*Exercise:*
Once the line containing "none -> purple brick C10 level 1" is found in the entries below, reproduce it and every line after it, stopping at and including the line containing "pink slope D4:G5 level 1 top 4 -> none"; reproduce nothing else, and keep each line exact.

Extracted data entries
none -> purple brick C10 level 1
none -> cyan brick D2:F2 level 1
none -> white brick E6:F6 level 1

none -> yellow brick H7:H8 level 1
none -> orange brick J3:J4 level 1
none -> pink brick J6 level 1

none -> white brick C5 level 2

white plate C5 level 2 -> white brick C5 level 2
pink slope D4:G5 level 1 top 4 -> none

...

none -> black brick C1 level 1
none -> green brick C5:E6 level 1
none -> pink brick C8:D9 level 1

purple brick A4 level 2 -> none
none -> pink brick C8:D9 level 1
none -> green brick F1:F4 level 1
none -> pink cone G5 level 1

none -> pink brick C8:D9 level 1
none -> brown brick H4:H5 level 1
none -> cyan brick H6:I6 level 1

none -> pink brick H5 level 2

--

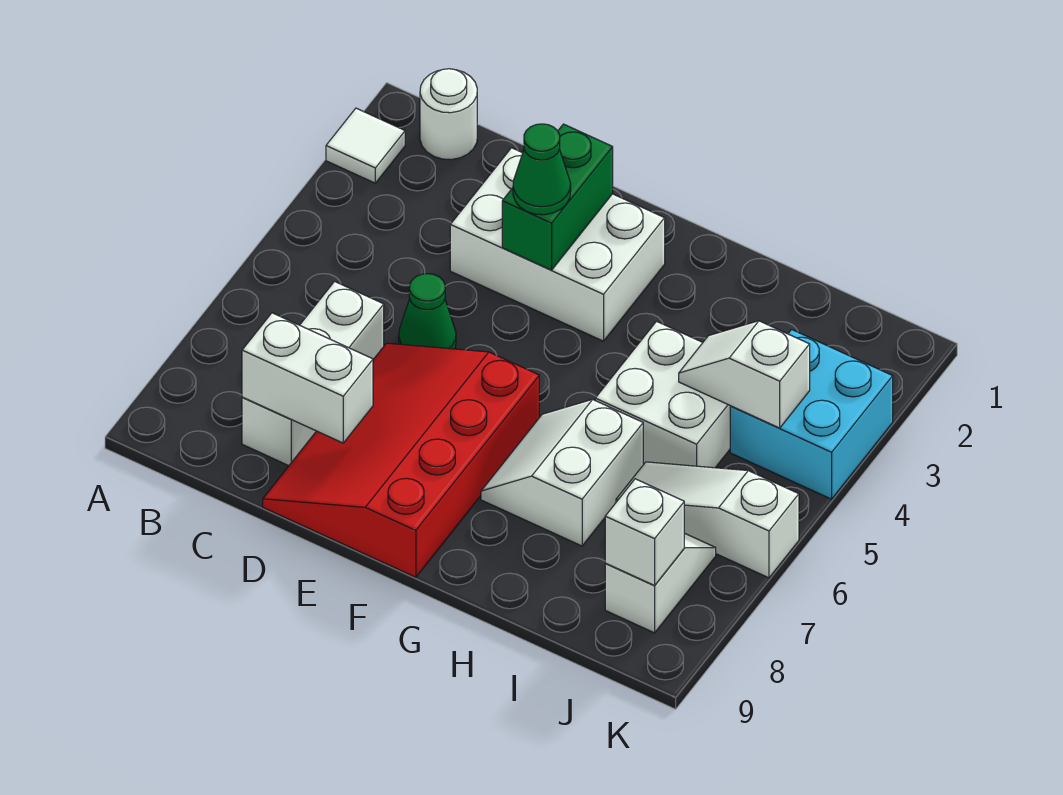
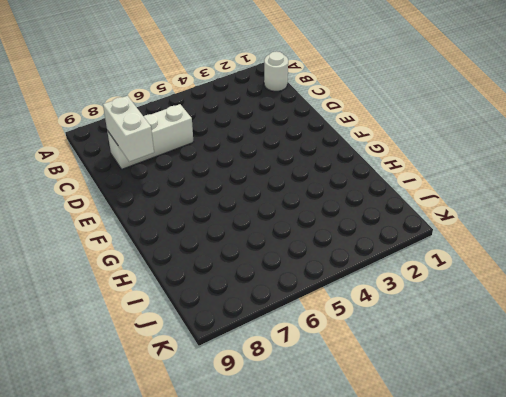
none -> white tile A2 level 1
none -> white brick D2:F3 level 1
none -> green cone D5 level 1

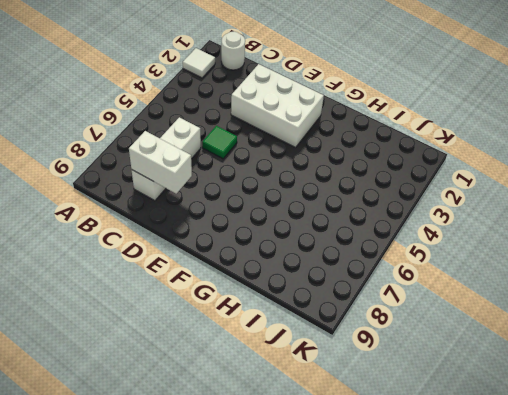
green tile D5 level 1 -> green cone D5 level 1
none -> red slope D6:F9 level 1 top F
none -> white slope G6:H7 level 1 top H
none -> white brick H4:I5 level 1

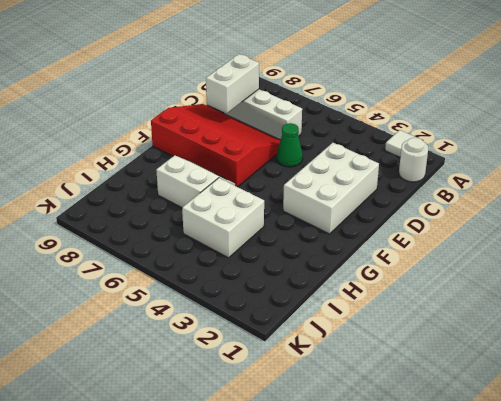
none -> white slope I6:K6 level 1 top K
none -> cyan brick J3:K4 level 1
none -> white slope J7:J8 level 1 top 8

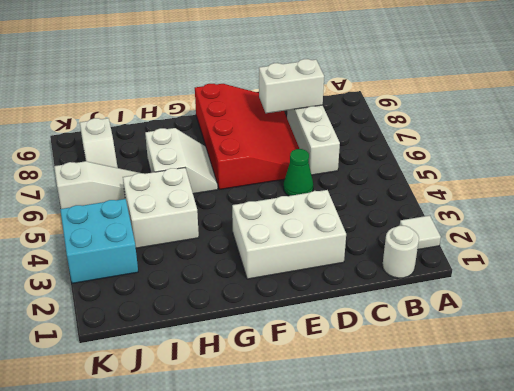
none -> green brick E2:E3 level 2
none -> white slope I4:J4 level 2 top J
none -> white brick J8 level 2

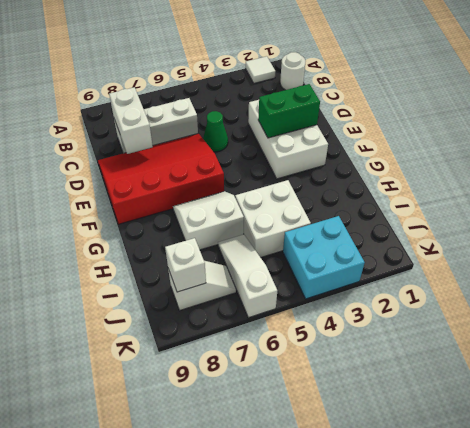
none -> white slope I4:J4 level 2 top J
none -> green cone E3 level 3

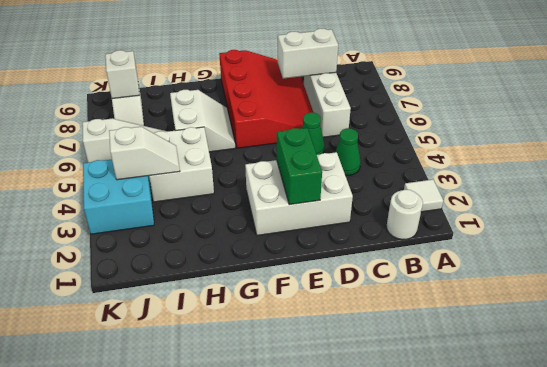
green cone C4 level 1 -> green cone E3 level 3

*Exercise response:*
none -> purple brick C10 level 1
none -> cyan brick D2:F2 level 1
none -> white brick E6:F6 level 1

none -> yellow brick H7:H8 level 1
none -> orange brick J3:J4 level 1
none -> pink brick J6 level 1

none -> white brick C5 level 2

white plate C5 level 2 -> white brick C5 level 2
pink slope D4:G5 level 1 top 4 -> none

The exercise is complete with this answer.